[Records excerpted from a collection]
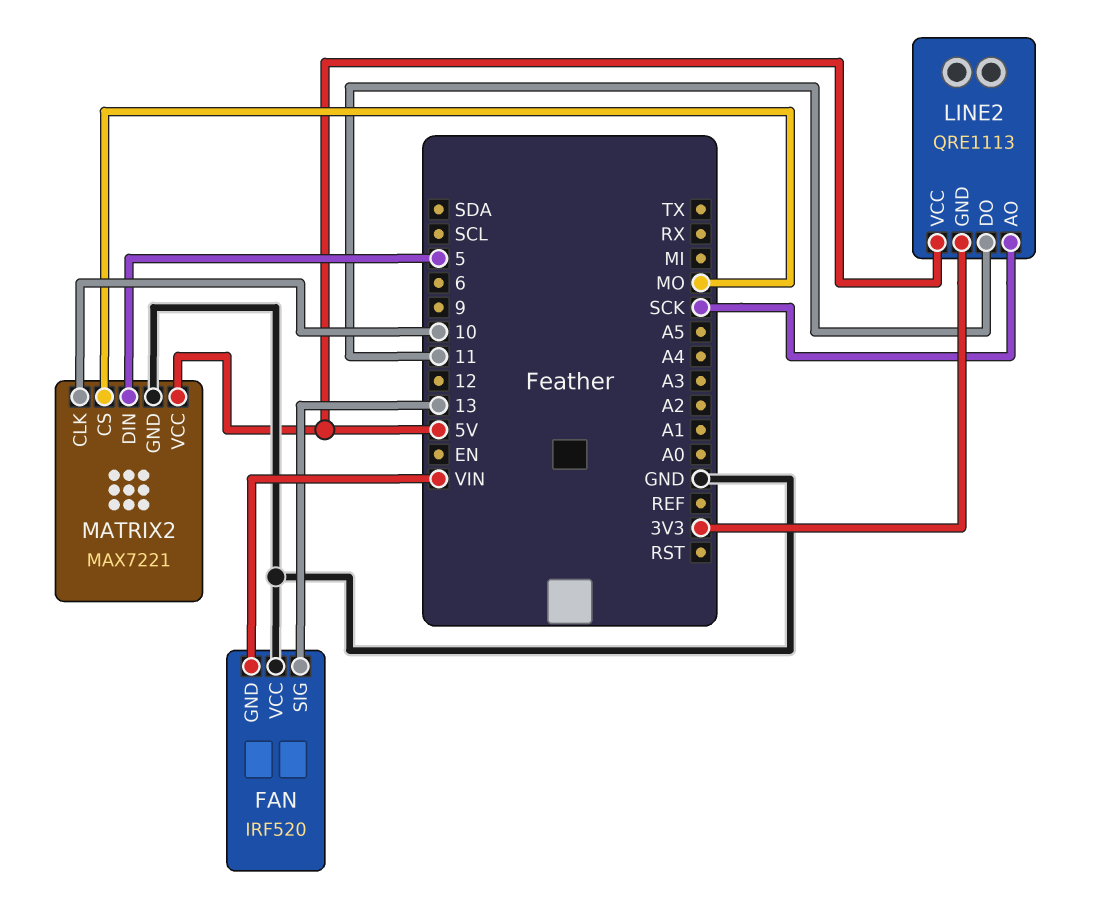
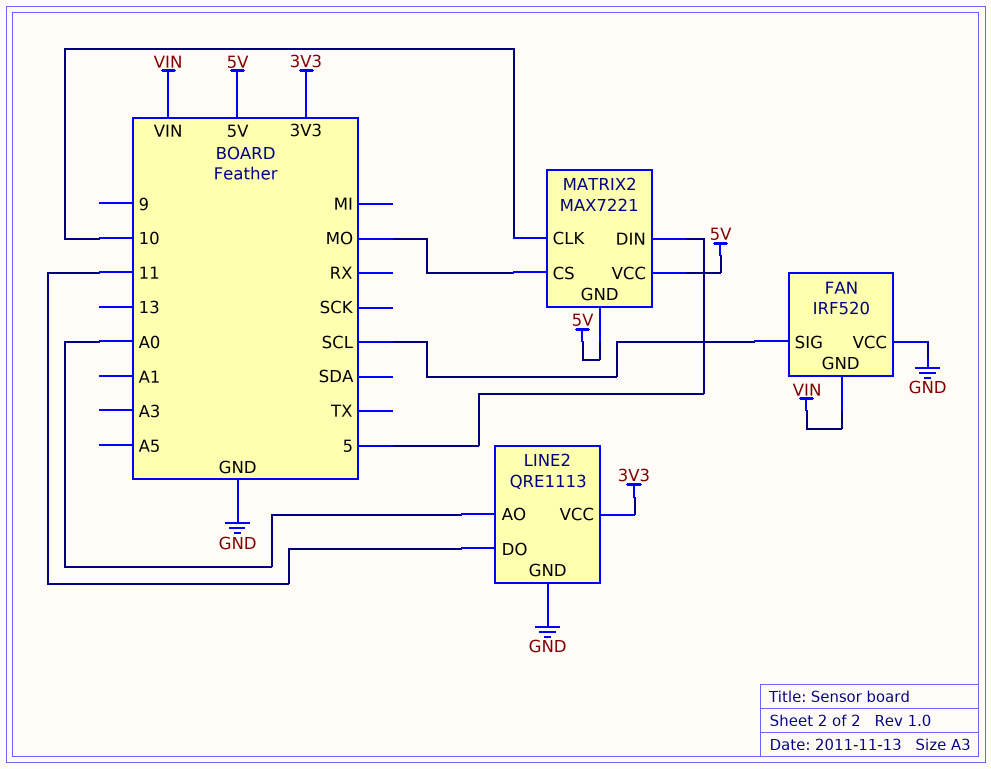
FAN pin SIG: 13 -> SCL
LINE2 pin AO: SCK -> A0
LINE2 pin GND: 3V3 -> GND
LINE2 pin VCC: 5V -> 3V3
MATRIX2 pin GND: GND -> 5V

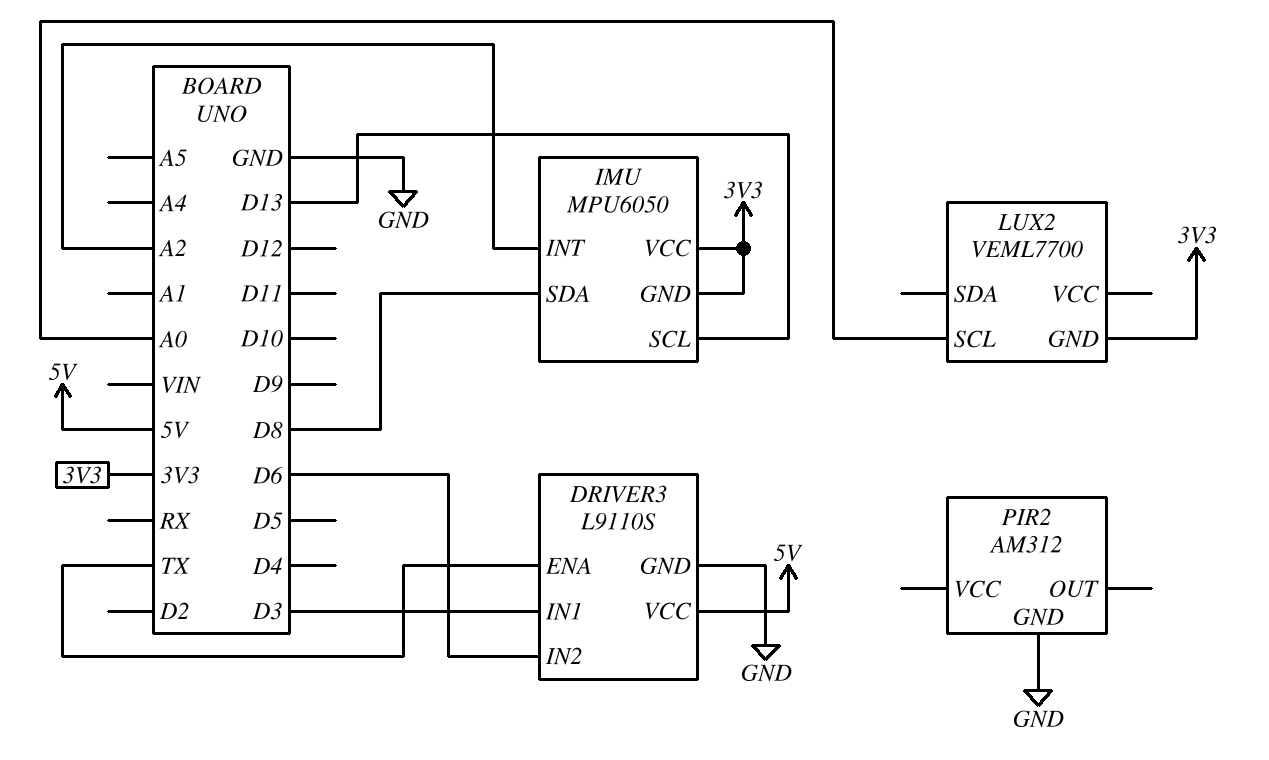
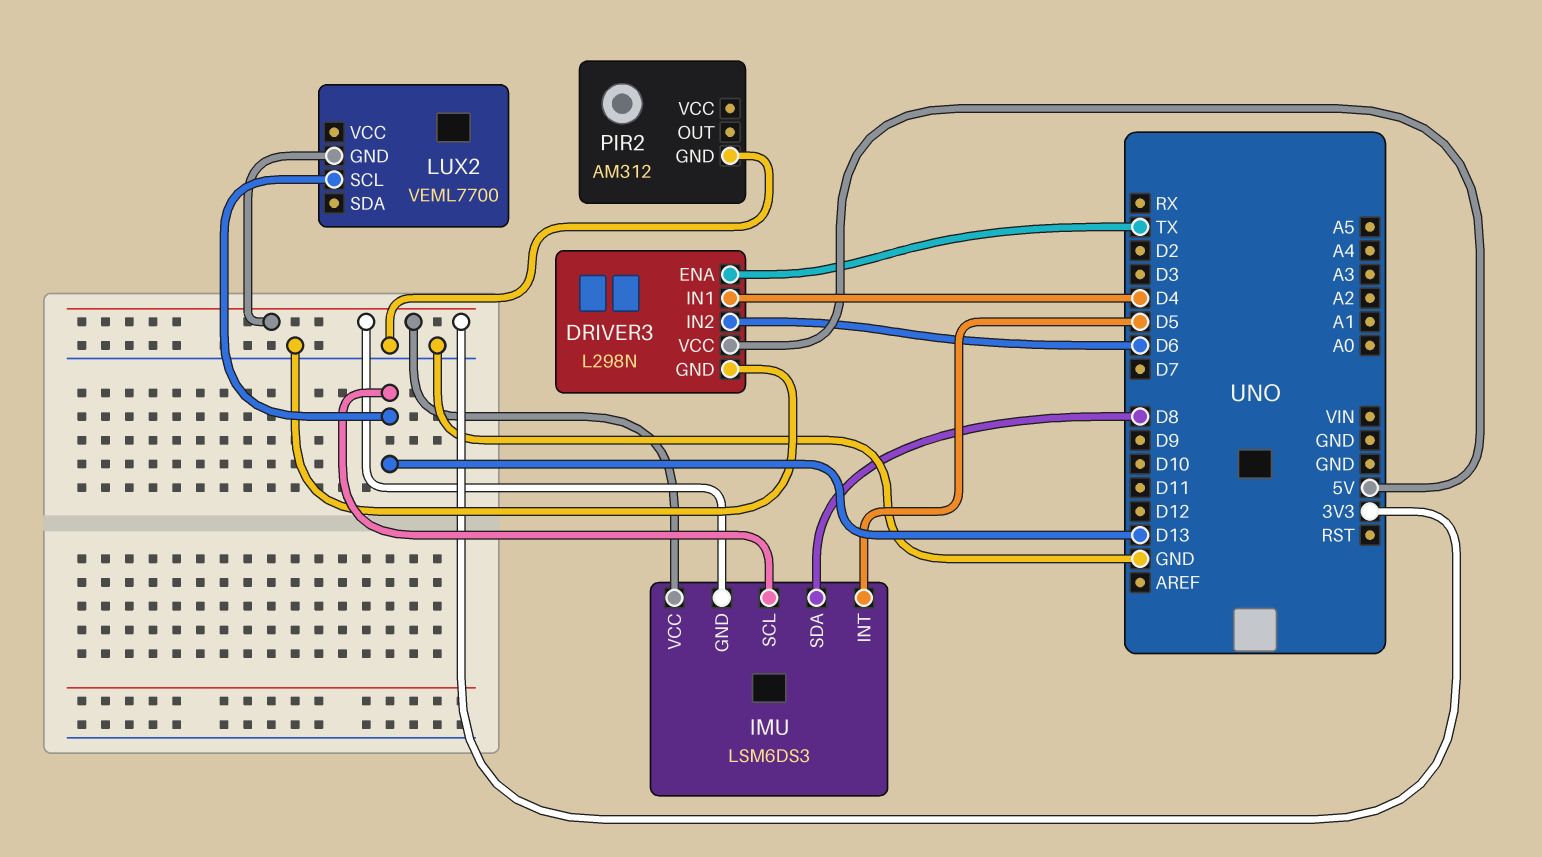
DRIVER3: L9110S -> L298N
DRIVER3 pin IN1: D3 -> D4
IMU: MPU6050 -> LSM6DS3
IMU pin INT: A2 -> D5
LUX2 pin SCL: A0 -> D13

— Prompt —
Write out once more the lines above beginning at the line with "DRIVER3 pin IN1: D3 -> D4"; continue through the final line and stop there.

— Response to the task —
DRIVER3 pin IN1: D3 -> D4
IMU: MPU6050 -> LSM6DS3
IMU pin INT: A2 -> D5
LUX2 pin SCL: A0 -> D13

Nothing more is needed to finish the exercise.